**TASK DIRECTIONS:** Throughout the material, some lines may have the word "Merro". Count them and give the number only.

**INPUT MATERIAL:**
□ □ □ □ □ □ □
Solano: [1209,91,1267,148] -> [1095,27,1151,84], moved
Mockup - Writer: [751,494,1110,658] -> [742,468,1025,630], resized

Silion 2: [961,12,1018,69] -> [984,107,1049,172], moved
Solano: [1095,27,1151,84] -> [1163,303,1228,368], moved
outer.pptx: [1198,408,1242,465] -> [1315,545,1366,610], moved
□ □ □ □ □ □ □
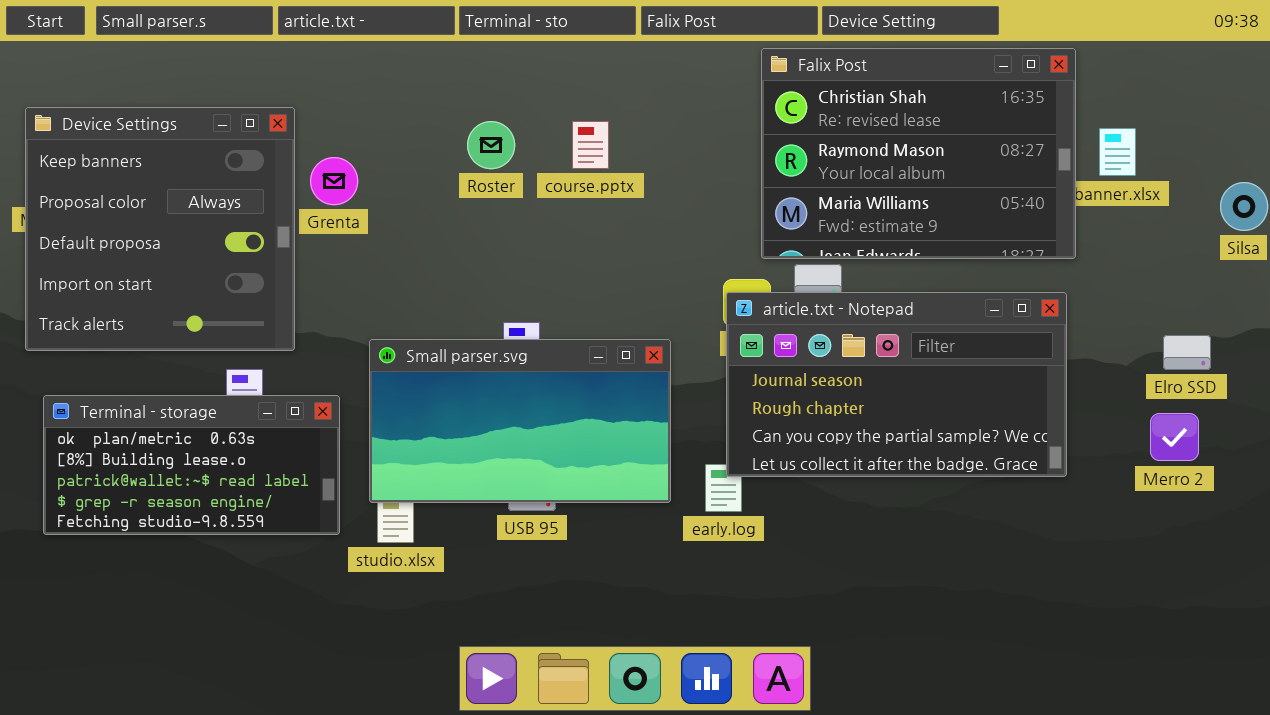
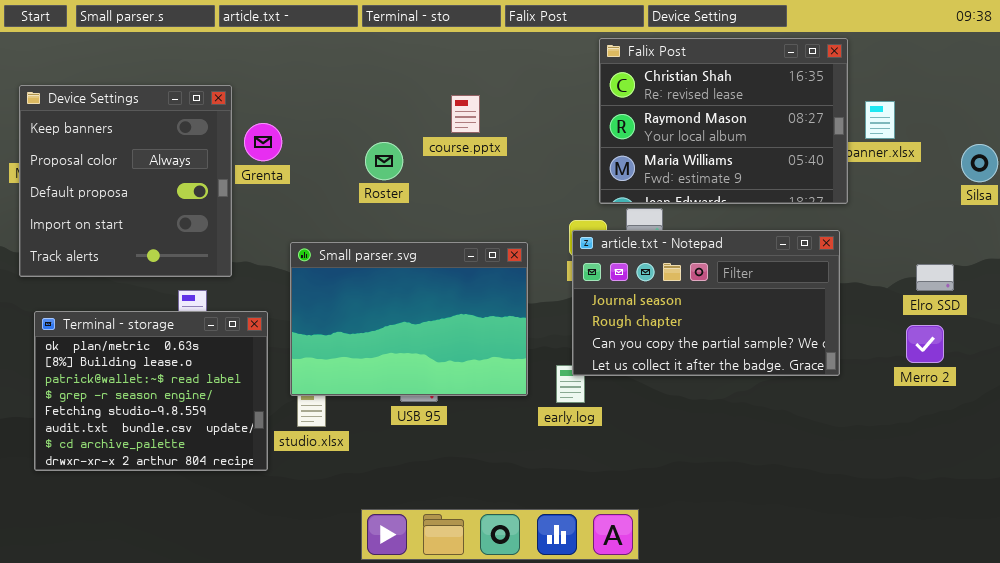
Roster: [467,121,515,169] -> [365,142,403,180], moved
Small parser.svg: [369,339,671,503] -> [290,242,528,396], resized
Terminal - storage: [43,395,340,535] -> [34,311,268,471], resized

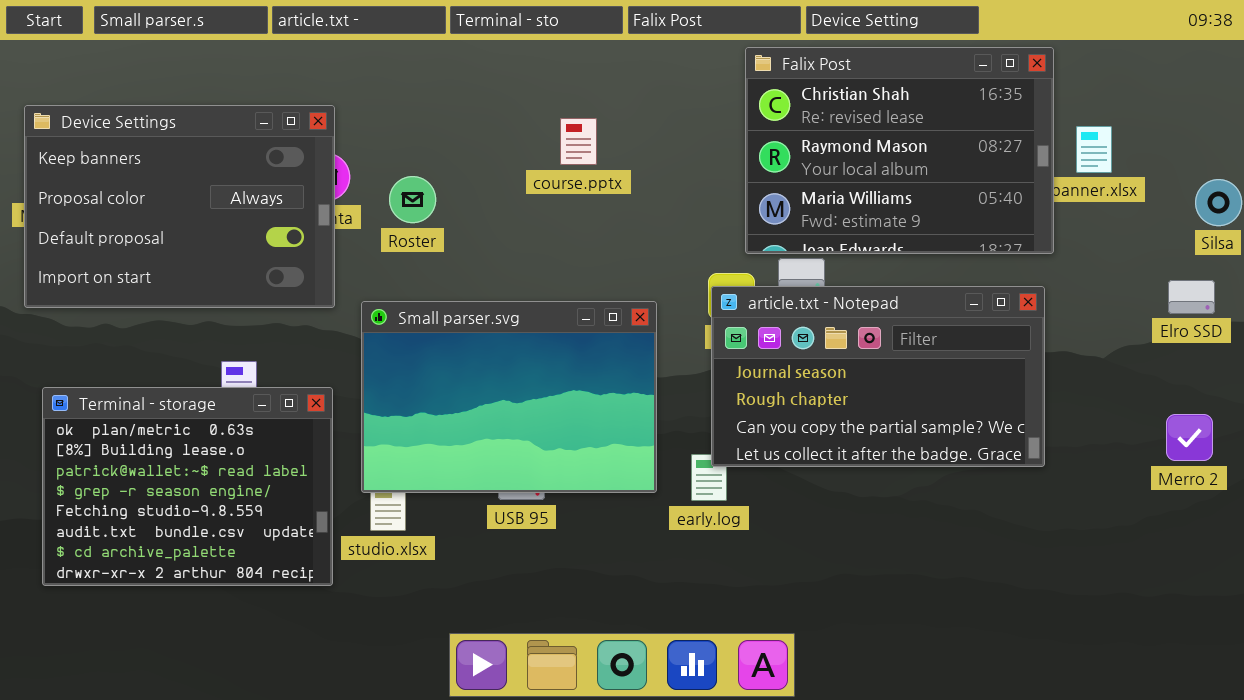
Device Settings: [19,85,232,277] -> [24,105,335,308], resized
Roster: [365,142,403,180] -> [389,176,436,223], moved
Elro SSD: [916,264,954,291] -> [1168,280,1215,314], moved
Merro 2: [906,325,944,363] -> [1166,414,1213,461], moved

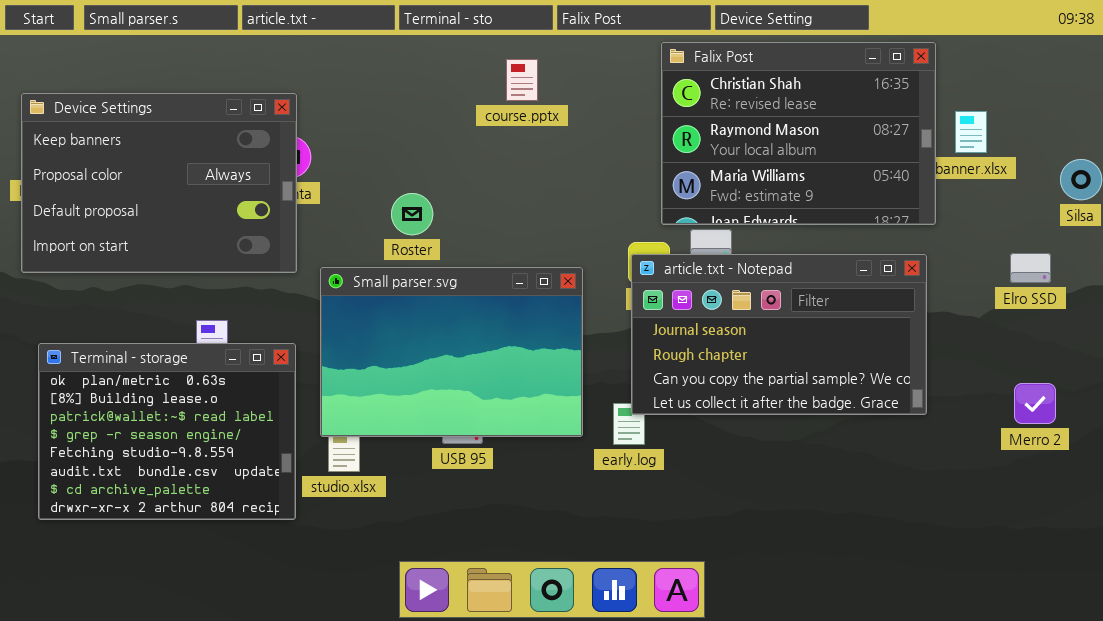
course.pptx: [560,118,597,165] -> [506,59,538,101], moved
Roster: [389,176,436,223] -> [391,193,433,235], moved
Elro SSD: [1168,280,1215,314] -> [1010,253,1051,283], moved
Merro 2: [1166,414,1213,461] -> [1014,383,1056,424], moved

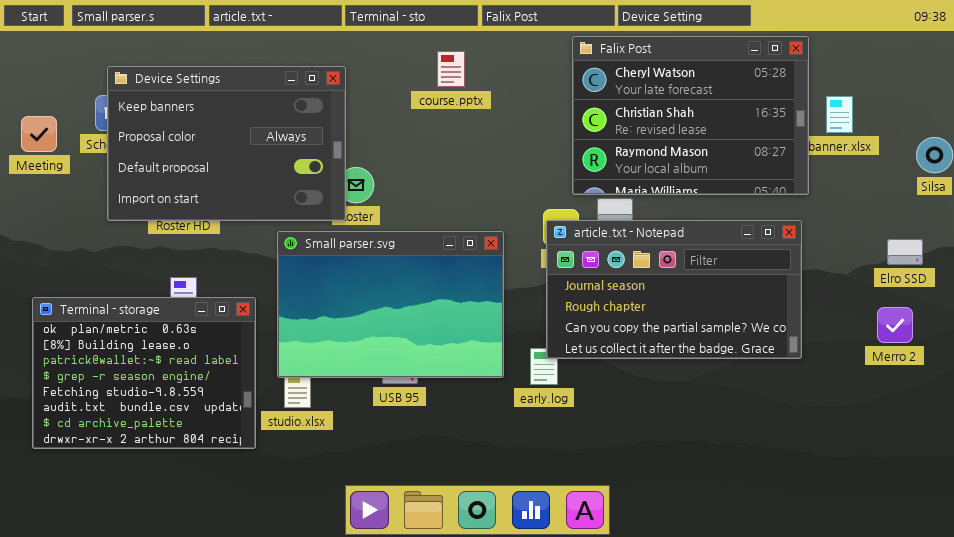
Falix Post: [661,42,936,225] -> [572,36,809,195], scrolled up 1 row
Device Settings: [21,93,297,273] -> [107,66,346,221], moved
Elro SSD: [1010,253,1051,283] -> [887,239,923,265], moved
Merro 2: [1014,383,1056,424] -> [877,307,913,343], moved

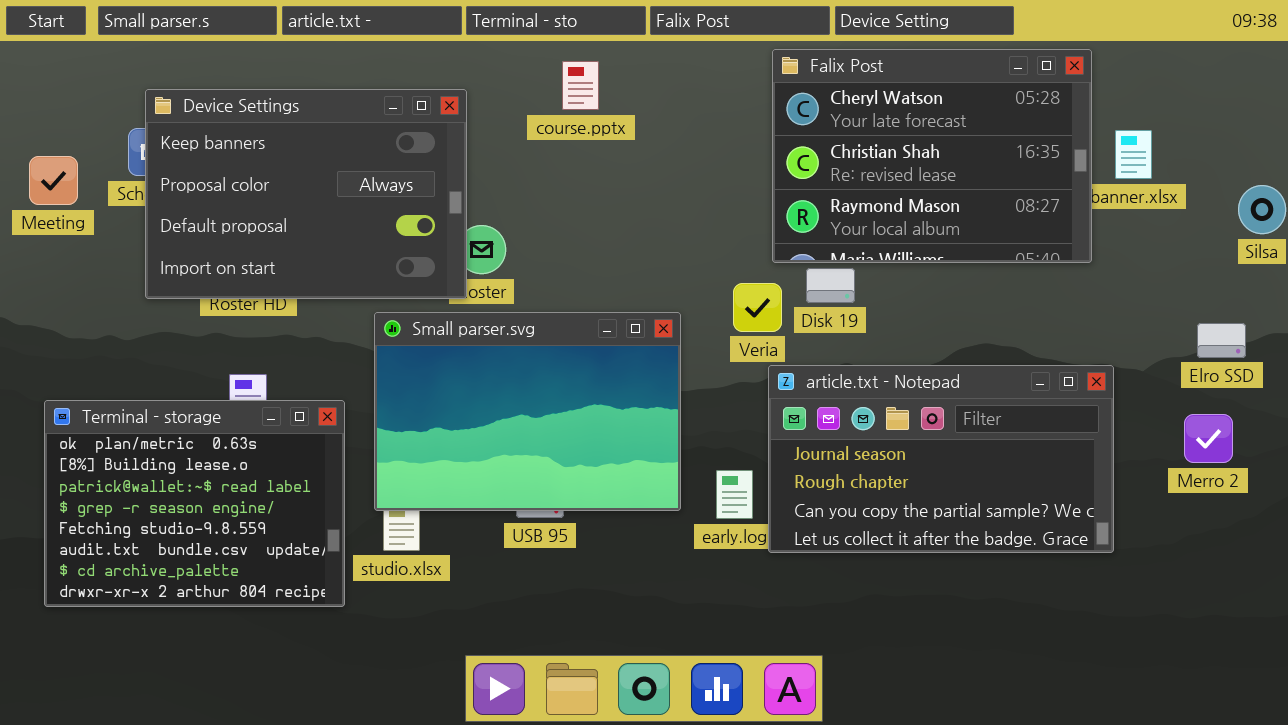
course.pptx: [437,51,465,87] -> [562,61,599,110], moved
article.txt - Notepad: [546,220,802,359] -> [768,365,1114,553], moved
□ □ □ □ □ □ □
**SOLUTION:** 3